DIRECTIONS
Each line with the string "turquoise" is to be copied from the records below.

== == ==

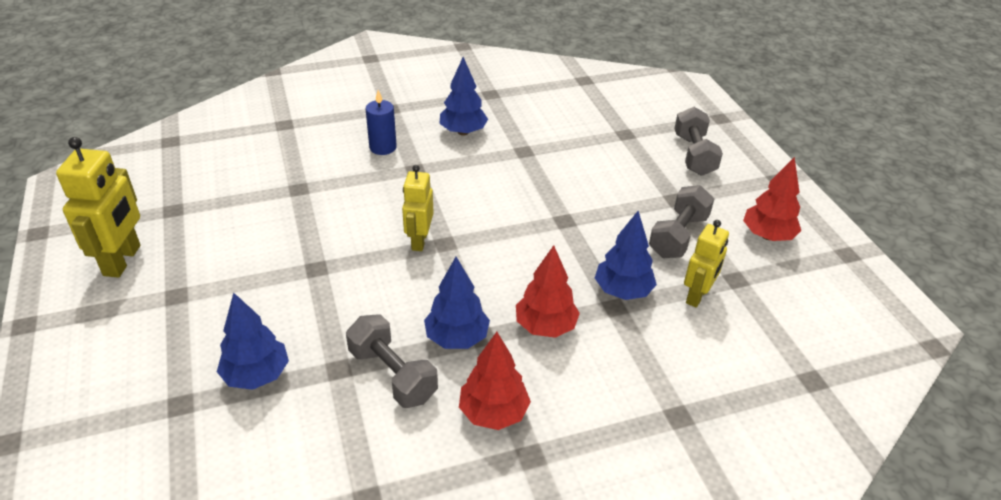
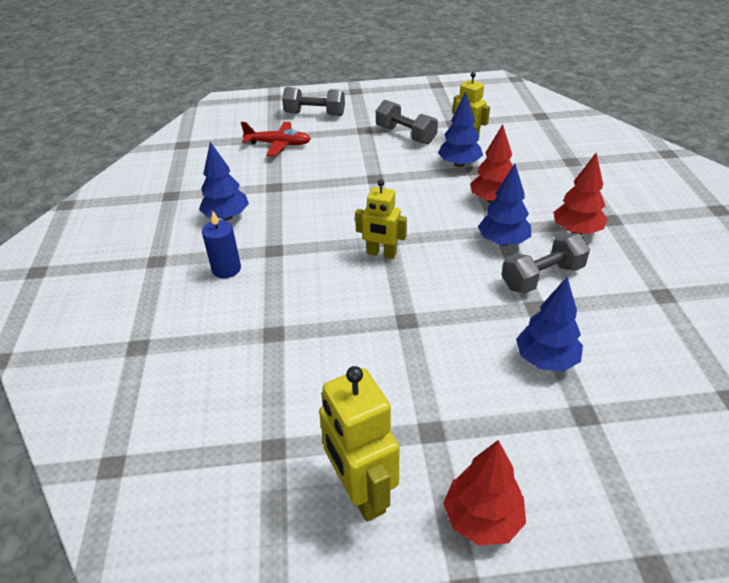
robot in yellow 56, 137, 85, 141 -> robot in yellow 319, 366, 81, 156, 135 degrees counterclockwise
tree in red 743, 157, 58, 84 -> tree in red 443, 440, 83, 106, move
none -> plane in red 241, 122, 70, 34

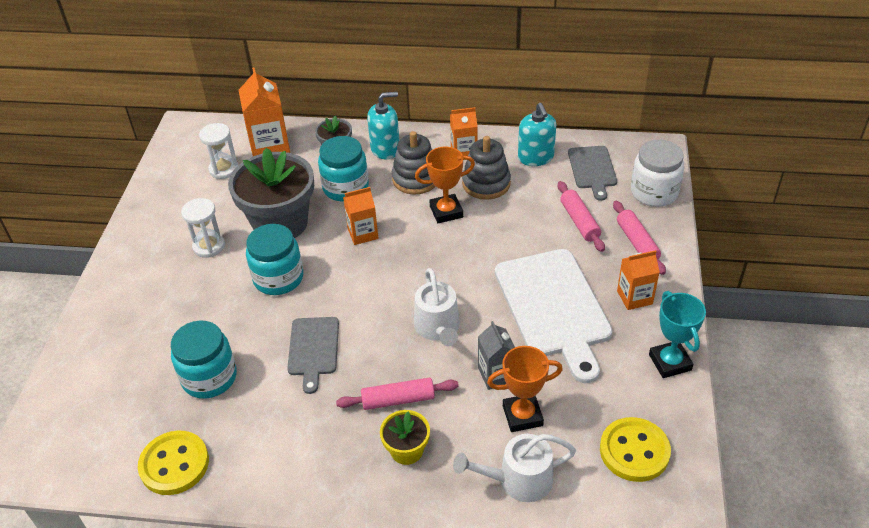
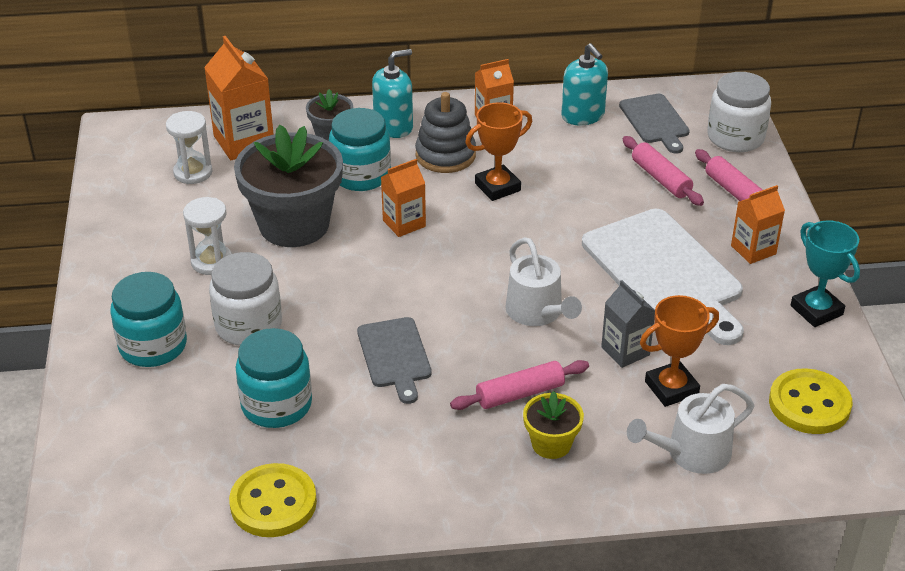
jar in turquoise 246, 224, 57, 71 -> jar in turquoise 110, 272, 77, 95, move
stacking toy in grey 462, 136, 49, 64 -> none
none -> jar in white 209, 252, 73, 94

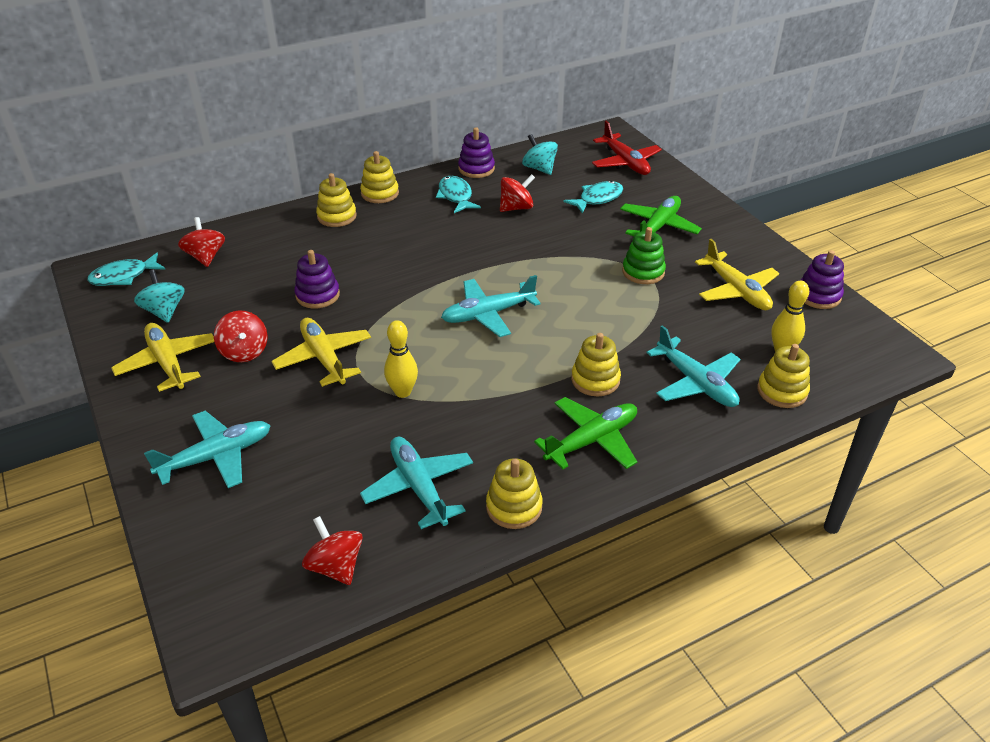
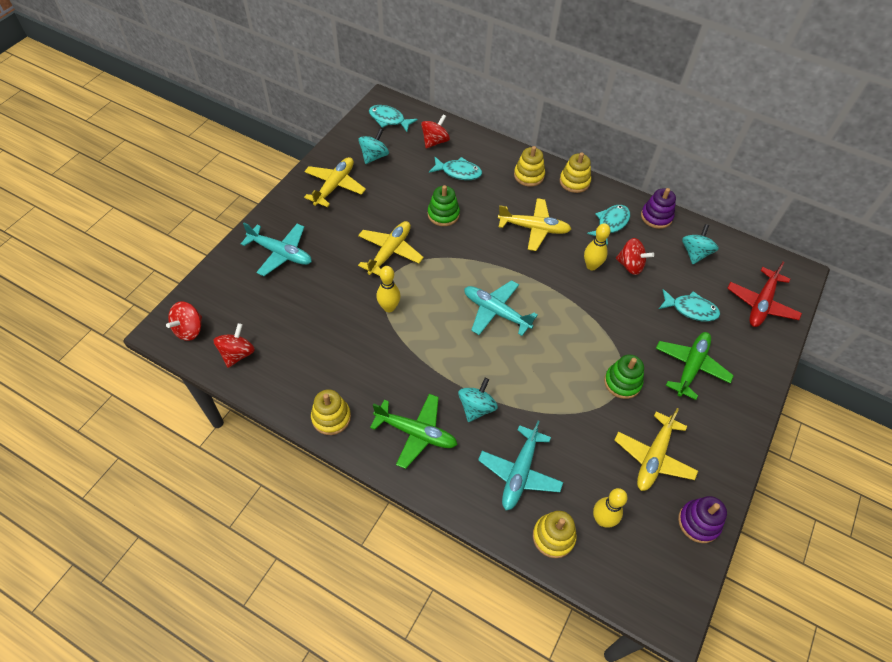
spinning top in red 214, 310, 54, 52 -> spinning top in red 166, 301, 36, 40, move
stacking toy in purple 294, 250, 46, 59 -> stacking toy in green 428, 185, 32, 41
plane in turquoise 360, 437, 113, 92 -> none
stacking toy in yellow 571, 333, 50, 63 -> spinning top in turquoise 458, 378, 40, 44
plane in green 620, 196, 82, 40 -> plane in green 656, 332, 78, 68, 60 degrees counterclockwise
none -> fish in turquoise 429, 157, 53, 23
none -> plane in yellow 498, 198, 73, 53
none -> bowling pin in yellow 584, 223, 26, 47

== == ==

RESPONSE BOX
jar in turquoise 246, 224, 57, 71 -> jar in turquoise 110, 272, 77, 95, move
plane in turquoise 360, 437, 113, 92 -> none
stacking toy in yellow 571, 333, 50, 63 -> spinning top in turquoise 458, 378, 40, 44
none -> fish in turquoise 429, 157, 53, 23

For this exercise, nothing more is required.